→ WHAT THE TASK REQUIRES
Nothing but the pictures is dropped; write out all the remaining data below exactly.

Data excerpts

• • • •

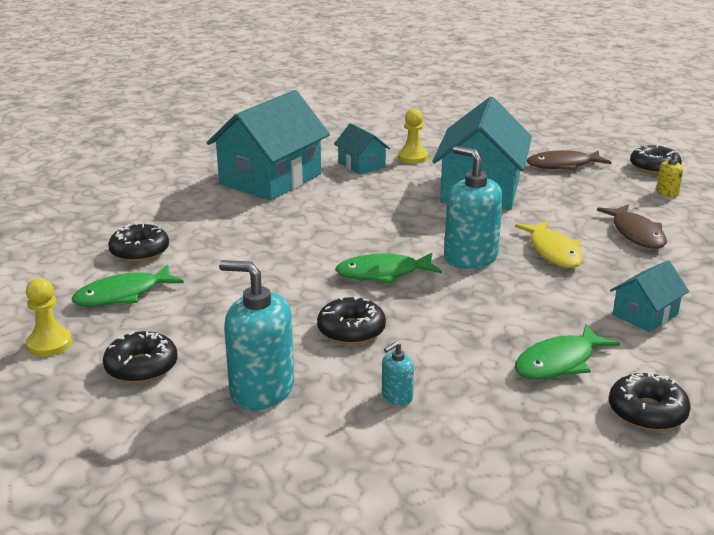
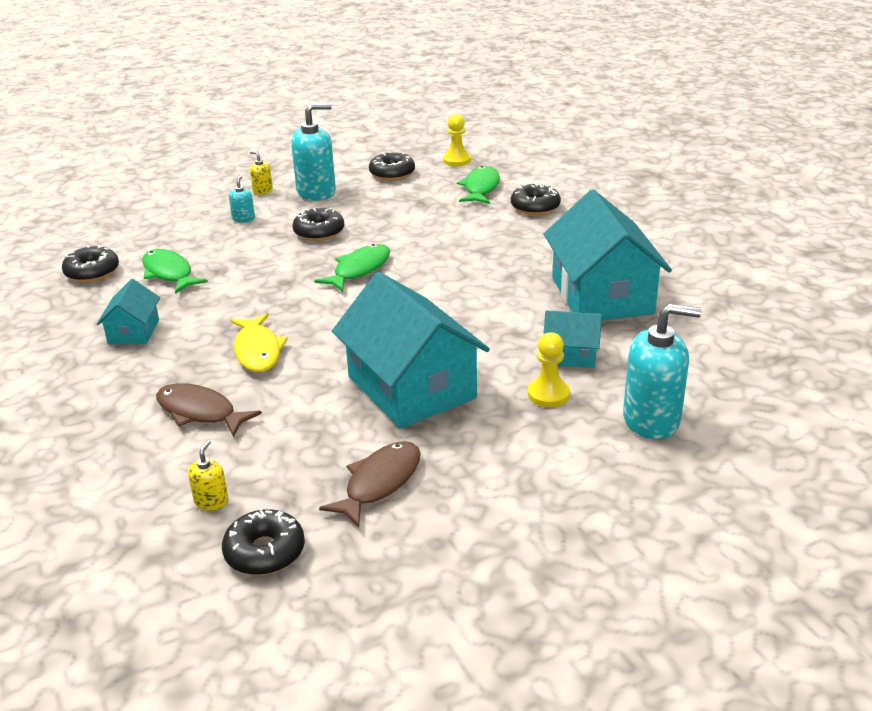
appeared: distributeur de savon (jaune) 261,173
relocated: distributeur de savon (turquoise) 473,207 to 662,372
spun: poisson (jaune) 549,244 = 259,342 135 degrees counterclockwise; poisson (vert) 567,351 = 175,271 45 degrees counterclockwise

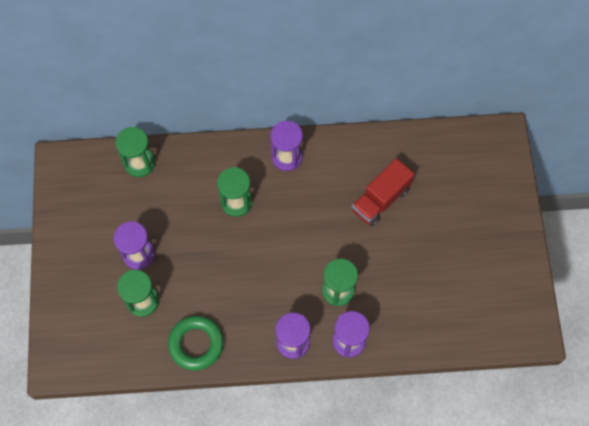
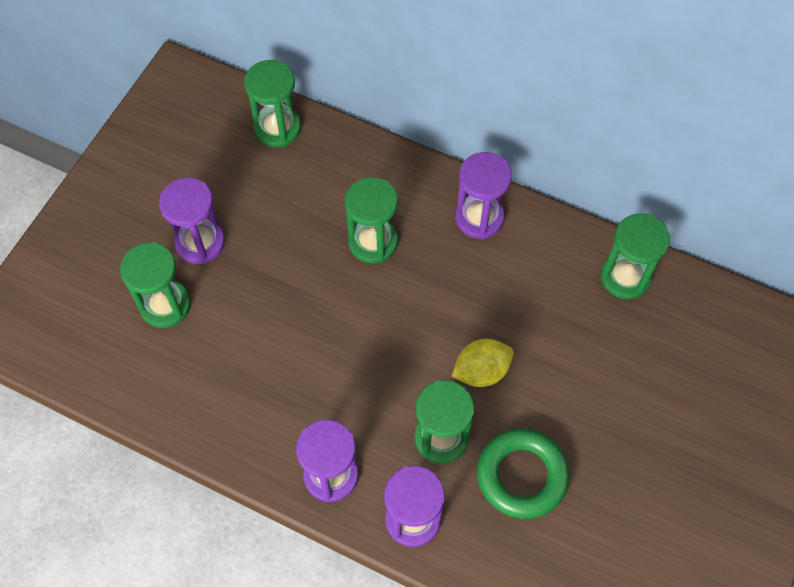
missing: camion (rouge) 383,192
appeared: citron (jaune) 482,363; sablier (vert) 635,256
relocated: anneau (vert) 196,343 to 523,473

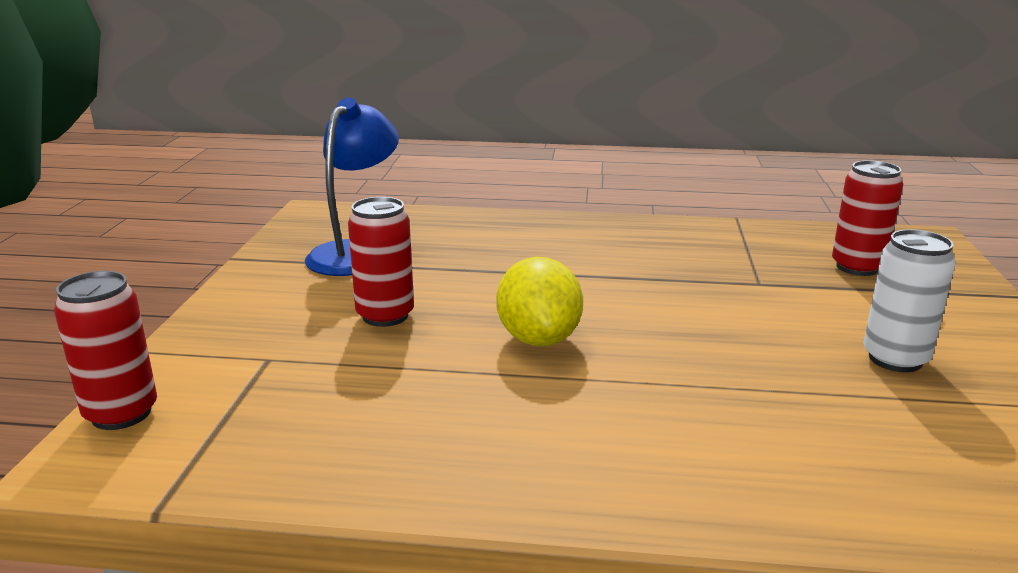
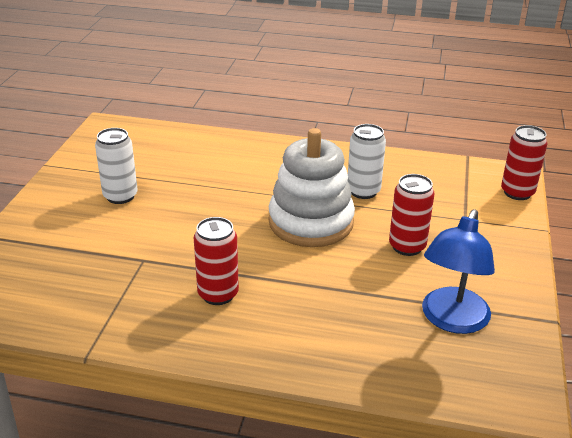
appeared: canette (blanc) 367,161
relocated: canette (rouge) 867,218 to 216,261
exchanged: citron (jaune) 539,301 to jouet à empiler (blanc) 311,187

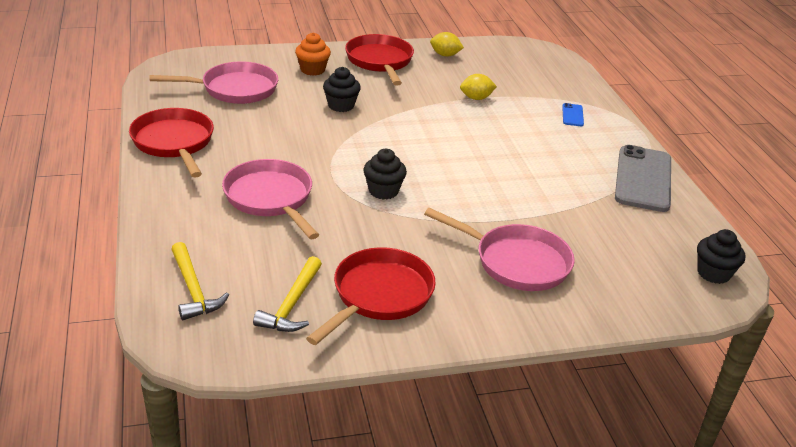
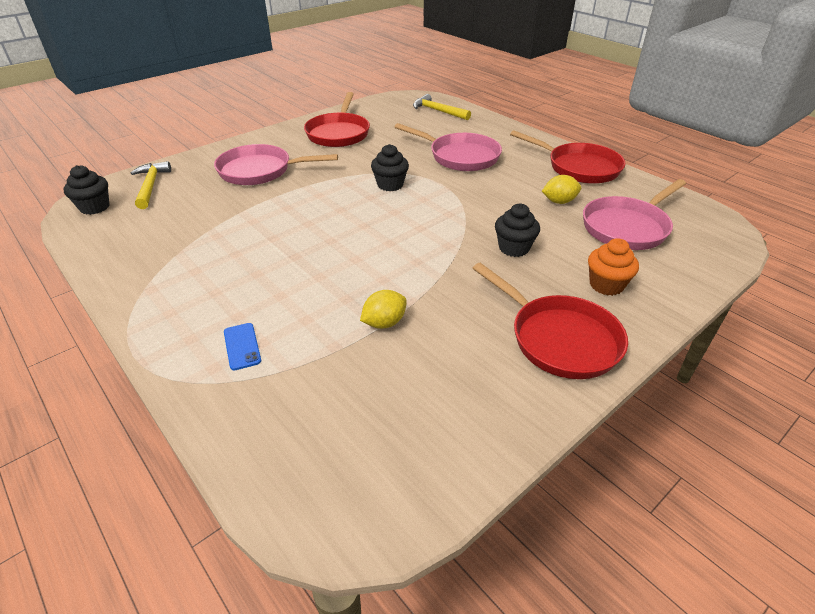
missing: téléphone (gris) 643,178
relocated: marteau (jaune) 287,294 to 151,185; citron (jaune) 447,44 to 561,189

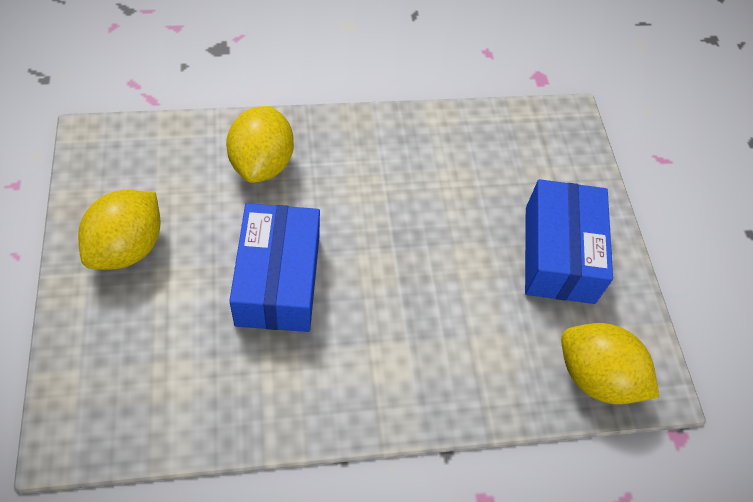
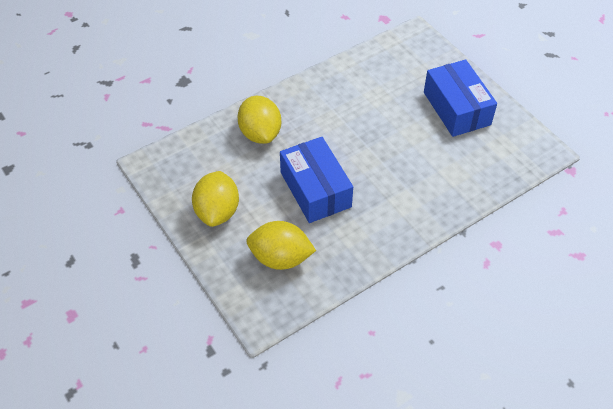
relocated: citron (jaune) 610,363 to 281,245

• • • •

→ RESULT
appeared: distributeur de savon (jaune) 261,173
relocated: distributeur de savon (turquoise) 473,207 to 662,372
spun: poisson (jaune) 549,244 = 259,342 135 degrees counterclockwise; poisson (vert) 567,351 = 175,271 45 degrees counterclockwise

missing: camion (rouge) 383,192
appeared: citron (jaune) 482,363; sablier (vert) 635,256
relocated: anneau (vert) 196,343 to 523,473

appeared: canette (blanc) 367,161
relocated: canette (rouge) 867,218 to 216,261
exchanged: citron (jaune) 539,301 to jouet à empiler (blanc) 311,187

missing: téléphone (gris) 643,178
relocated: marteau (jaune) 287,294 to 151,185; citron (jaune) 447,44 to 561,189

relocated: citron (jaune) 610,363 to 281,245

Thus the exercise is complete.